[Opening EXTRACTED MATERIAL section]

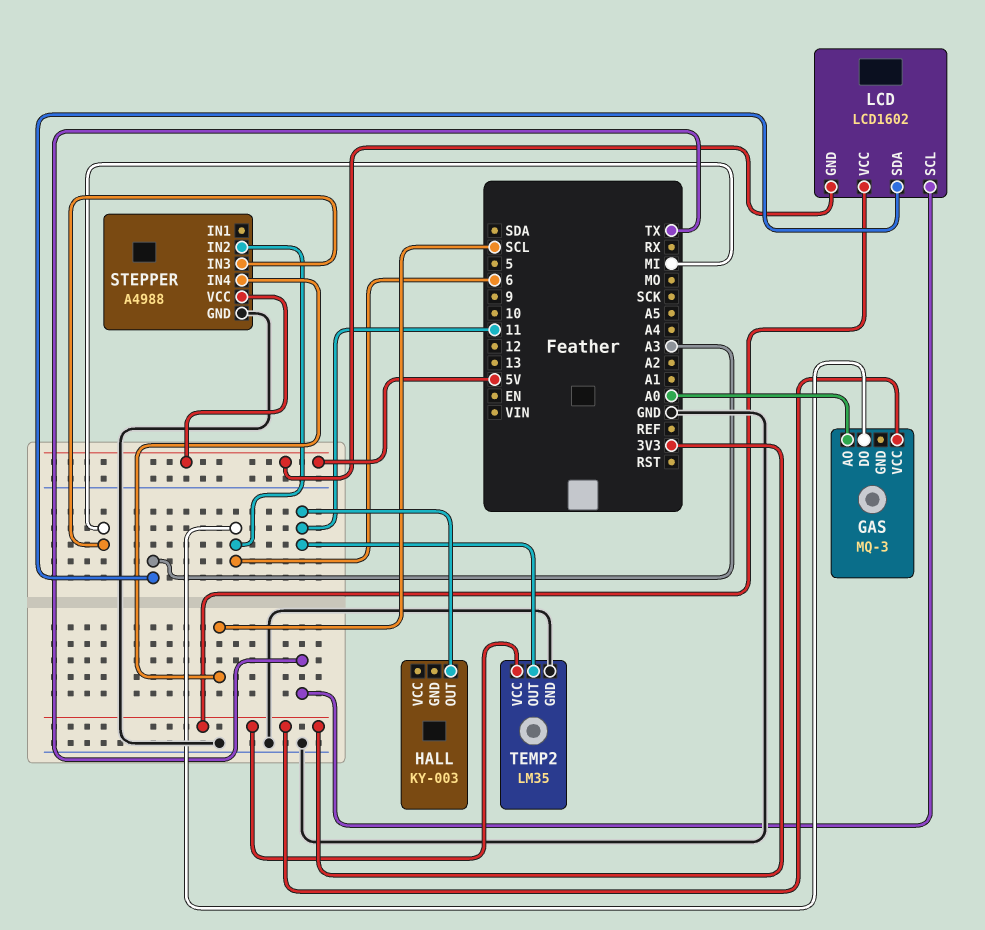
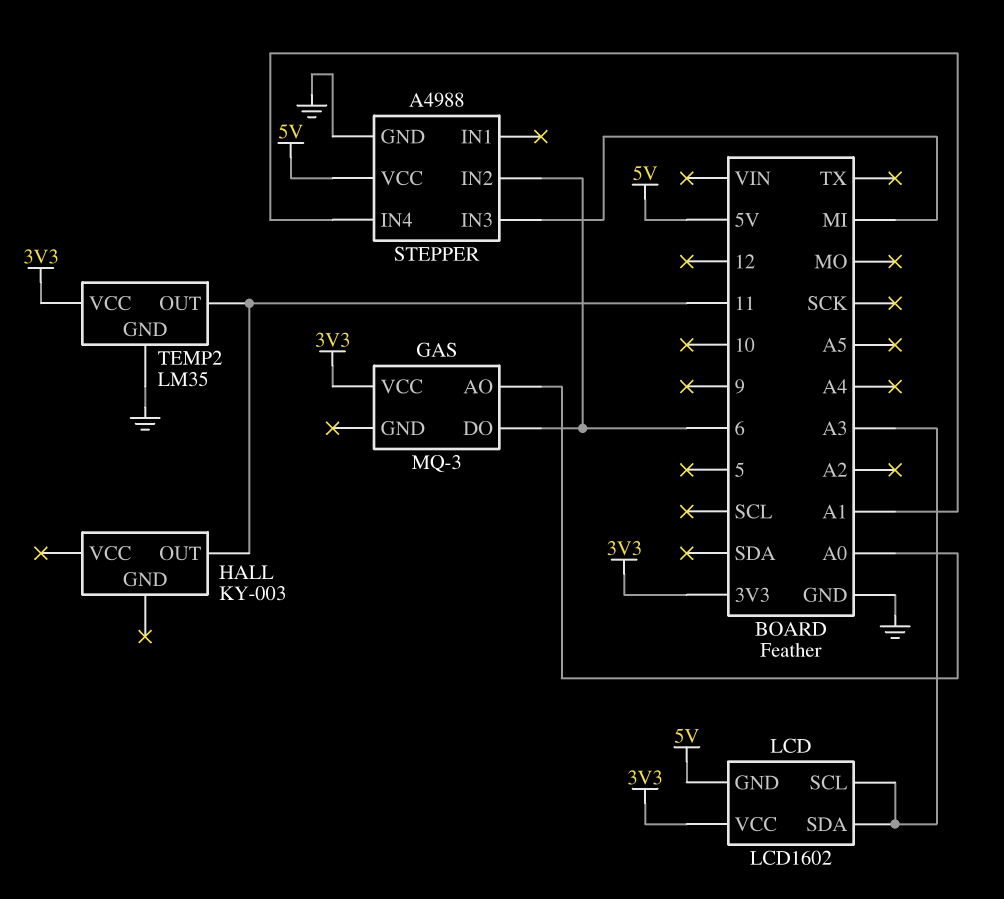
LCD pin SCL: TX -> A3
STEPPER pin IN4: SCL -> A1

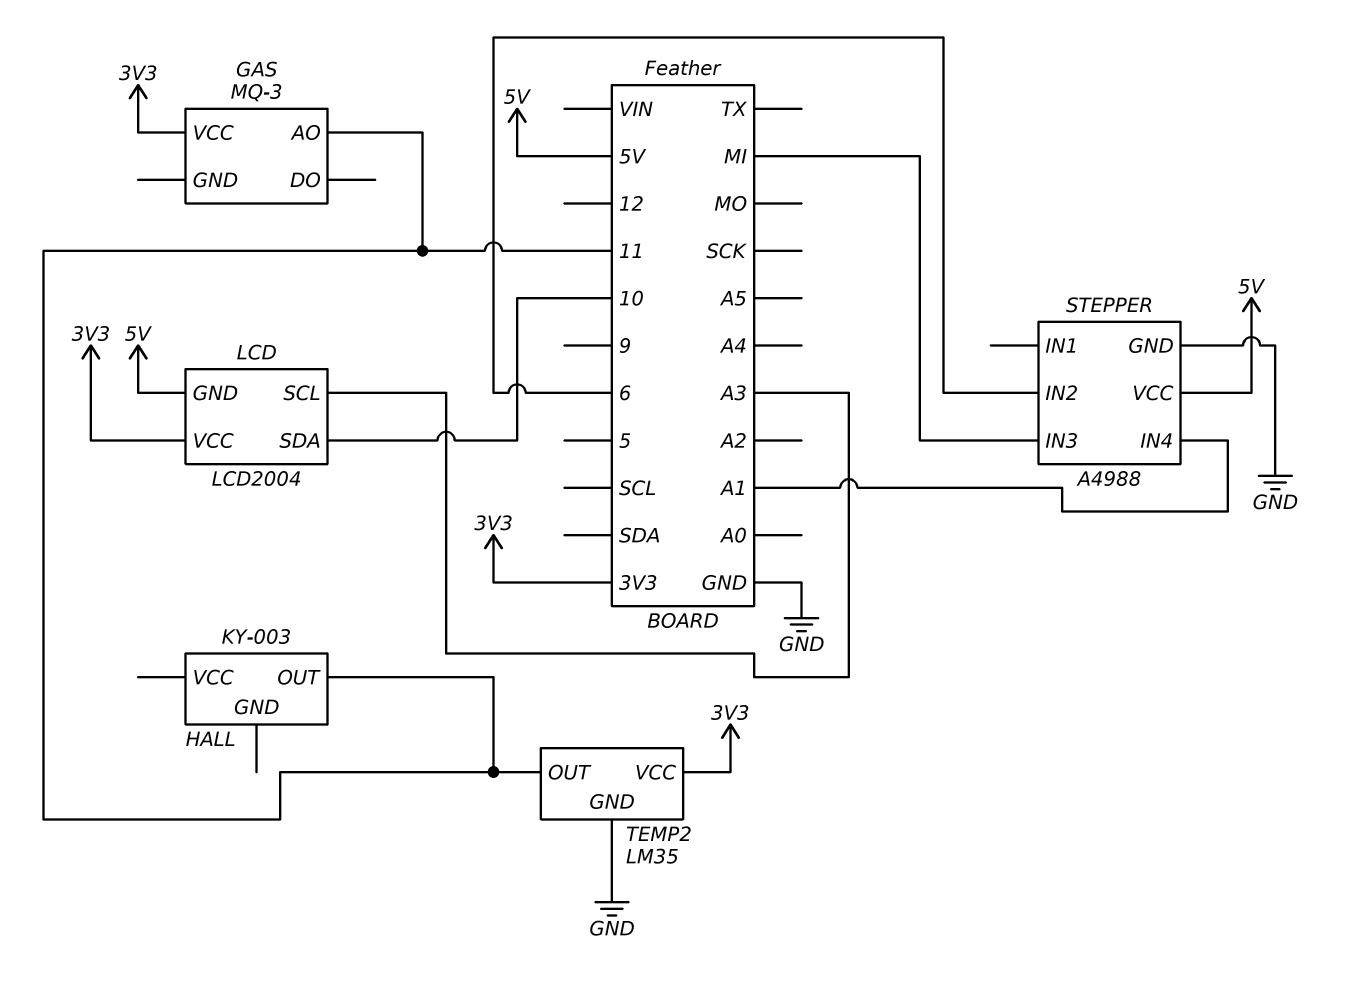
GAS pin AO: A0 -> 11
GAS pin DO: 6 -> none
LCD: LCD1602 -> LCD2004
LCD pin SDA: A3 -> 10

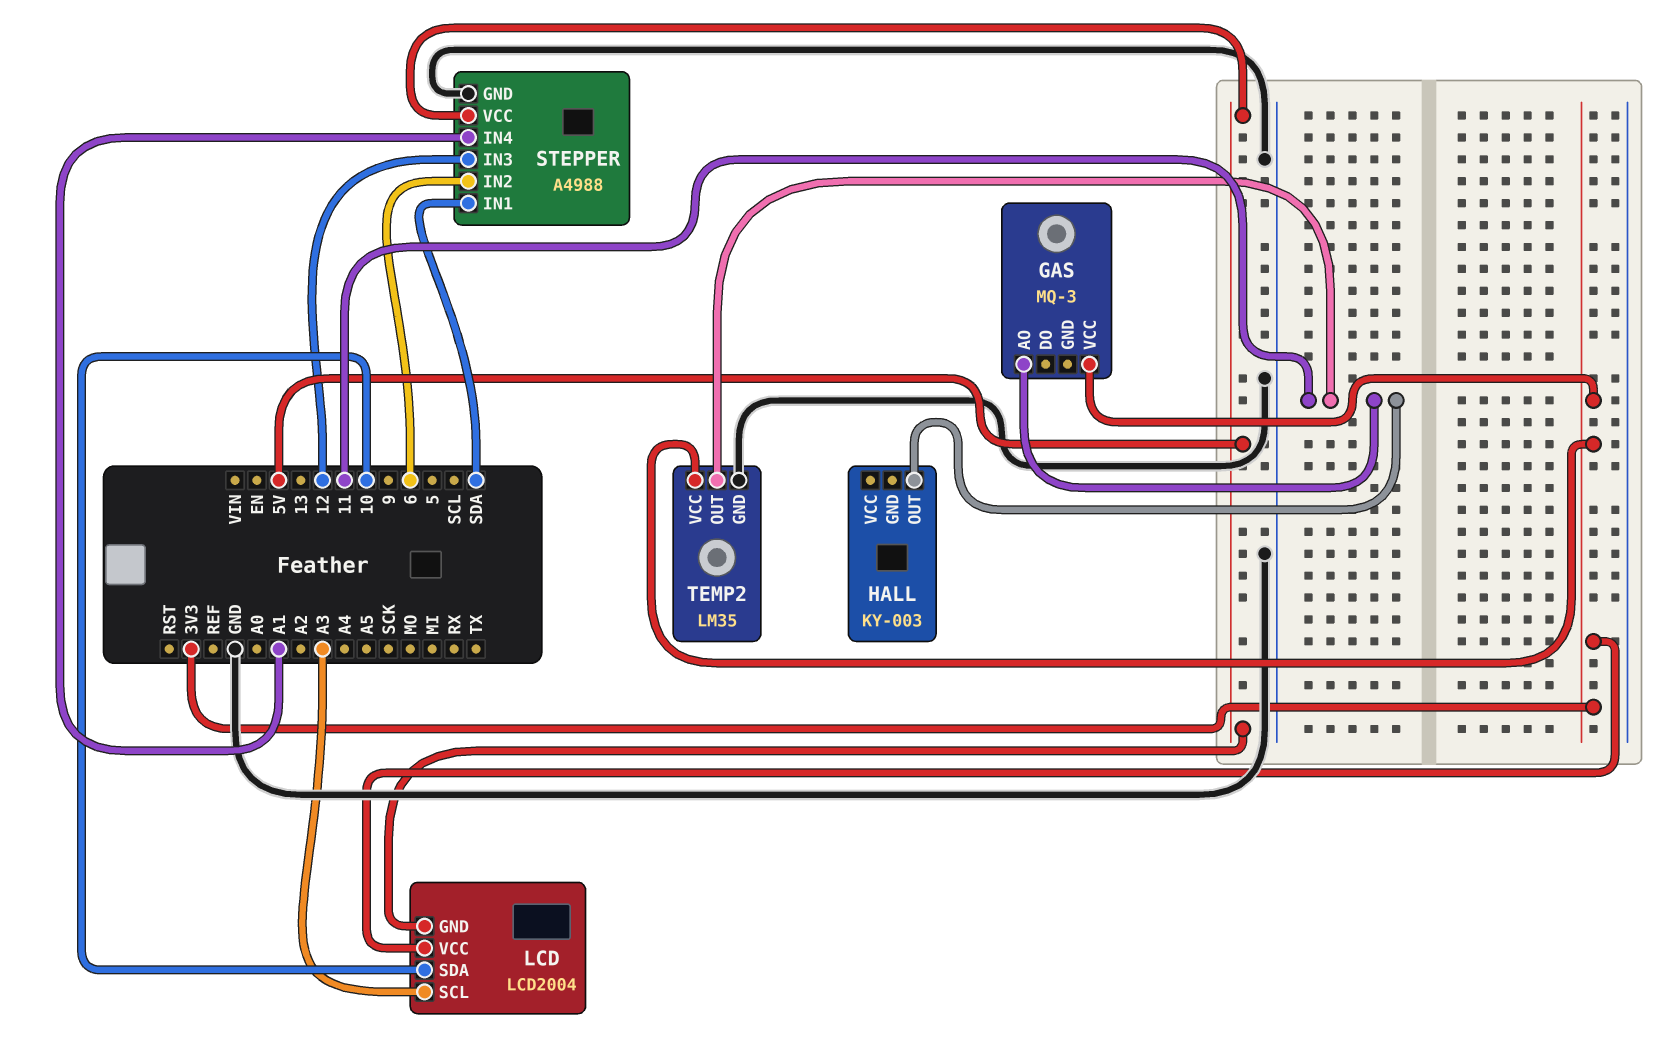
STEPPER pin IN1: none -> SDA
STEPPER pin IN3: MI -> 12

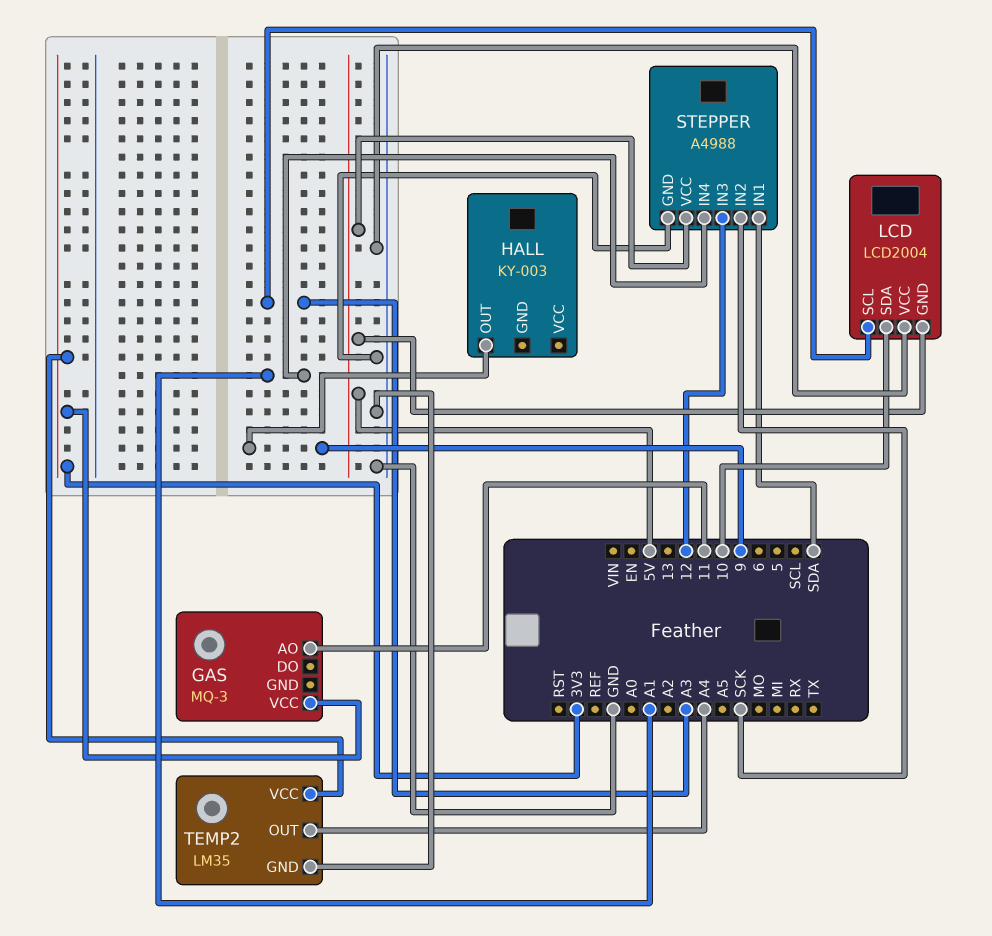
HALL pin OUT: 11 -> 9
LCD pin VCC: 3V3 -> GND
STEPPER pin IN2: 6 -> SCK
TEMP2 pin OUT: 11 -> A4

[Closing EXTRACTED MATERIAL section]

Find the string "STEPPER" in the entries above and return each line that holds it.

ANSWER AREA
STEPPER pin IN4: SCL -> A1
STEPPER pin IN1: none -> SDA
STEPPER pin IN3: MI -> 12
STEPPER pin IN2: 6 -> SCK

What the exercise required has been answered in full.